Activity —
Look below for the lines from the one with "yellow brick E7:H7" to the one with "purple plate H8:I8", and copy exactly those lines, both ends included.

Provided material —
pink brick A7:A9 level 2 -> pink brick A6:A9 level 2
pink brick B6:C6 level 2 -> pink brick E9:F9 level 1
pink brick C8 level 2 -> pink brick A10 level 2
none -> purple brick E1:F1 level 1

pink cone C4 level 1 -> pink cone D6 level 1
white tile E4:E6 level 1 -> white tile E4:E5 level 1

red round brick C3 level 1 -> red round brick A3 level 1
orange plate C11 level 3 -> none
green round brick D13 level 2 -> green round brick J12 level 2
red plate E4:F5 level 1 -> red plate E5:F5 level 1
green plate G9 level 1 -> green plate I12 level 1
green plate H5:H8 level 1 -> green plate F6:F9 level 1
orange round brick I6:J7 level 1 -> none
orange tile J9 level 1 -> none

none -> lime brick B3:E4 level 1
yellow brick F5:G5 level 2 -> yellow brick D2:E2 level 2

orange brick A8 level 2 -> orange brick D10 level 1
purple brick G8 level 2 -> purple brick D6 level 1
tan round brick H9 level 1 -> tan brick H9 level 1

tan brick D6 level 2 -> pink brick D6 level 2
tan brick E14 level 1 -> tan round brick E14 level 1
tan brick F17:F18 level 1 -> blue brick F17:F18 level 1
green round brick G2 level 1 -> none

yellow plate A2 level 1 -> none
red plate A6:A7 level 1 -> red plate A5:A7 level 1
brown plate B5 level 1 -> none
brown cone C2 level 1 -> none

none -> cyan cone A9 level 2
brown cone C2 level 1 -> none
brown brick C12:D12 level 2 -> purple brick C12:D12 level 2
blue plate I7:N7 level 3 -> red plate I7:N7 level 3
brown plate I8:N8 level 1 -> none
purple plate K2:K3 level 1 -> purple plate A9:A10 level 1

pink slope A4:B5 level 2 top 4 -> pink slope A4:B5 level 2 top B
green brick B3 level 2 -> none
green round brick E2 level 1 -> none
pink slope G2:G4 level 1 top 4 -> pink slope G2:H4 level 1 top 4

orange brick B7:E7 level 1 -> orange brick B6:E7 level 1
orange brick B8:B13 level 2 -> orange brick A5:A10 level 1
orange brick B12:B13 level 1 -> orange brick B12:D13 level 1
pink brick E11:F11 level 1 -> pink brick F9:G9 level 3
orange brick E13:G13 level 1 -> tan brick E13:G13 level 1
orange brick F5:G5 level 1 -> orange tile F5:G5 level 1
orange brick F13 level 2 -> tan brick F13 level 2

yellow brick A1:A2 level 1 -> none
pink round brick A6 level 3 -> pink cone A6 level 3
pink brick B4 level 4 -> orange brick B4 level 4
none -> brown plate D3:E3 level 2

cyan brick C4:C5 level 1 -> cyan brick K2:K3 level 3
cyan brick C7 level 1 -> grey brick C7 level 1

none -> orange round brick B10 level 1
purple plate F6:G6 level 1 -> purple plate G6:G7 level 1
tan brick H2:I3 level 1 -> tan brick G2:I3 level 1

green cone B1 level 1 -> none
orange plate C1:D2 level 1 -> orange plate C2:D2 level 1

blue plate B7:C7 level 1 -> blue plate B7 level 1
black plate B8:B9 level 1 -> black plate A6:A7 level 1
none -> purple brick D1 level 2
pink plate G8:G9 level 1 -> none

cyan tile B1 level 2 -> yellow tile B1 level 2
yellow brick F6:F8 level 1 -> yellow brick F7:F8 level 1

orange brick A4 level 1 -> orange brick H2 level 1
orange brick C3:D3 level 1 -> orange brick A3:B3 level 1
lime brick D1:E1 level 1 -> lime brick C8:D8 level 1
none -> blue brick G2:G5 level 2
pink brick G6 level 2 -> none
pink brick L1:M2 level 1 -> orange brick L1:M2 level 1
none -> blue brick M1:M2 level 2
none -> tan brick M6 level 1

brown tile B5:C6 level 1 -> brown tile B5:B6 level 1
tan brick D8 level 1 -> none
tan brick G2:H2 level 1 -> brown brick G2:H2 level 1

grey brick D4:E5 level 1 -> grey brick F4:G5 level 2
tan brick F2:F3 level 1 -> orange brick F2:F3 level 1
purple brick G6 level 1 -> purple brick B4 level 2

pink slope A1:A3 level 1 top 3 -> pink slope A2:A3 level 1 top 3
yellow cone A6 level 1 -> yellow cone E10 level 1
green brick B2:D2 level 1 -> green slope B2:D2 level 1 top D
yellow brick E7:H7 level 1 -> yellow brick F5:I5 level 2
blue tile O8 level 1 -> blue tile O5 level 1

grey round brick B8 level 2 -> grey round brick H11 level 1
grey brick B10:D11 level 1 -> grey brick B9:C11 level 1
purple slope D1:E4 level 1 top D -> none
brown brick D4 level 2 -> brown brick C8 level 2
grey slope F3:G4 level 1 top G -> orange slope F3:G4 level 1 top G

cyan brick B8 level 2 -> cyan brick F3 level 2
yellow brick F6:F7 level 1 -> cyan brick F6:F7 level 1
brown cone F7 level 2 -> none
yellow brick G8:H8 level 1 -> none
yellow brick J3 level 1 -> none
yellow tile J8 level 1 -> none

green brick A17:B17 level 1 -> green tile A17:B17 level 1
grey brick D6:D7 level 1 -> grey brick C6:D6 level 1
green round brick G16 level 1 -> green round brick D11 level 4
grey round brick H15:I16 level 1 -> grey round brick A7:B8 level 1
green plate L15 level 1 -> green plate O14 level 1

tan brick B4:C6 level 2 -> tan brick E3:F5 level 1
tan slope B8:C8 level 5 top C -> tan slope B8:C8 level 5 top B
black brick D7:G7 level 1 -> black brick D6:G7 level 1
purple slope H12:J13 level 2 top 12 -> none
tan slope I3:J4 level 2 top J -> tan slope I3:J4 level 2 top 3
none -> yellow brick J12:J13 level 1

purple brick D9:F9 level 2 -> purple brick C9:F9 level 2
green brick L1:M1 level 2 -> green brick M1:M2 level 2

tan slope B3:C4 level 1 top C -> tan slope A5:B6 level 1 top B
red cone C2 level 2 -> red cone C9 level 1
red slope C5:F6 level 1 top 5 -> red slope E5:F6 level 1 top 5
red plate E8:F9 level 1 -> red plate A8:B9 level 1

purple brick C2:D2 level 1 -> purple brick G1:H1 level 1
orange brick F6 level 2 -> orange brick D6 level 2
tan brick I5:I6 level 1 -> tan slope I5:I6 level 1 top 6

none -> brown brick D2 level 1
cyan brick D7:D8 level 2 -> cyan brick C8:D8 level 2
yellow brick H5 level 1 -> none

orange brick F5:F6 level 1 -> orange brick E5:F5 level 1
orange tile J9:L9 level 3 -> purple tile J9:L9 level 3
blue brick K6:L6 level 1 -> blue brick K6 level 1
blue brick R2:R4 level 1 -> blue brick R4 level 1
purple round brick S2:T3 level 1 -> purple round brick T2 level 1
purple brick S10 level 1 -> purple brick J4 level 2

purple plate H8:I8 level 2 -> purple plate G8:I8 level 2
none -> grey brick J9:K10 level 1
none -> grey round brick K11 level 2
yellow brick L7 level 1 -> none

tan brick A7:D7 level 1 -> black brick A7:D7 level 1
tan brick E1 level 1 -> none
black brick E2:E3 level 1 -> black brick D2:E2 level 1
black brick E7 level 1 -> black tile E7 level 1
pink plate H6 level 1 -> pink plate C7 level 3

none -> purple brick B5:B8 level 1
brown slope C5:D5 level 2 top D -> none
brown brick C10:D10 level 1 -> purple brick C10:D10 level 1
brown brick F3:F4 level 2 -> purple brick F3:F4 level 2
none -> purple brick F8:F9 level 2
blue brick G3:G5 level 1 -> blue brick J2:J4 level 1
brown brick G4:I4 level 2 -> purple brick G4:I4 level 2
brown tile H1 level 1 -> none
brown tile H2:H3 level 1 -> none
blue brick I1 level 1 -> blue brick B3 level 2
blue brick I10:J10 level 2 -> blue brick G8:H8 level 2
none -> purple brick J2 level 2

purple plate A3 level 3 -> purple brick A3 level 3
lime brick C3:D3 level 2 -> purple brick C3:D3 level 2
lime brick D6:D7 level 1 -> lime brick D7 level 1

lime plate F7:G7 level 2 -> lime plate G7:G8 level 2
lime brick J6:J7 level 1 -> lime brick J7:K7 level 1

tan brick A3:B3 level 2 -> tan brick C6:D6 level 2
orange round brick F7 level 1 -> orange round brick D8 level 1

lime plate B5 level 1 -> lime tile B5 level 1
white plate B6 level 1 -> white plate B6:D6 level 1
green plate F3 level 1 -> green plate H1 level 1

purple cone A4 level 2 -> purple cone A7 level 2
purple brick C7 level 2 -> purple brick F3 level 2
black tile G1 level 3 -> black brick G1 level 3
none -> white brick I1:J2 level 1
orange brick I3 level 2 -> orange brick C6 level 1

Answer box —
yellow brick E7:H7 level 1 -> yellow brick F5:I5 level 2
blue tile O8 level 1 -> blue tile O5 level 1

grey round brick B8 level 2 -> grey round brick H11 level 1
grey brick B10:D11 level 1 -> grey brick B9:C11 level 1
purple slope D1:E4 level 1 top D -> none
brown brick D4 level 2 -> brown brick C8 level 2
grey slope F3:G4 level 1 top G -> orange slope F3:G4 level 1 top G

cyan brick B8 level 2 -> cyan brick F3 level 2
yellow brick F6:F7 level 1 -> cyan brick F6:F7 level 1
brown cone F7 level 2 -> none
yellow brick G8:H8 level 1 -> none
yellow brick J3 level 1 -> none
yellow tile J8 level 1 -> none

green brick A17:B17 level 1 -> green tile A17:B17 level 1
grey brick D6:D7 level 1 -> grey brick C6:D6 level 1
green round brick G16 level 1 -> green round brick D11 level 4
grey round brick H15:I16 level 1 -> grey round brick A7:B8 level 1
green plate L15 level 1 -> green plate O14 level 1

tan brick B4:C6 level 2 -> tan brick E3:F5 level 1
tan slope B8:C8 level 5 top C -> tan slope B8:C8 level 5 top B
black brick D7:G7 level 1 -> black brick D6:G7 level 1
purple slope H12:J13 level 2 top 12 -> none
tan slope I3:J4 level 2 top J -> tan slope I3:J4 level 2 top 3
none -> yellow brick J12:J13 level 1

purple brick D9:F9 level 2 -> purple brick C9:F9 level 2
green brick L1:M1 level 2 -> green brick M1:M2 level 2

tan slope B3:C4 level 1 top C -> tan slope A5:B6 level 1 top B
red cone C2 level 2 -> red cone C9 level 1
red slope C5:F6 level 1 top 5 -> red slope E5:F6 level 1 top 5
red plate E8:F9 level 1 -> red plate A8:B9 level 1

purple brick C2:D2 level 1 -> purple brick G1:H1 level 1
orange brick F6 level 2 -> orange brick D6 level 2
tan brick I5:I6 level 1 -> tan slope I5:I6 level 1 top 6

none -> brown brick D2 level 1
cyan brick D7:D8 level 2 -> cyan brick C8:D8 level 2
yellow brick H5 level 1 -> none

orange brick F5:F6 level 1 -> orange brick E5:F5 level 1
orange tile J9:L9 level 3 -> purple tile J9:L9 level 3
blue brick K6:L6 level 1 -> blue brick K6 level 1
blue brick R2:R4 level 1 -> blue brick R4 level 1
purple round brick S2:T3 level 1 -> purple round brick T2 level 1
purple brick S10 level 1 -> purple brick J4 level 2

purple plate H8:I8 level 2 -> purple plate G8:I8 level 2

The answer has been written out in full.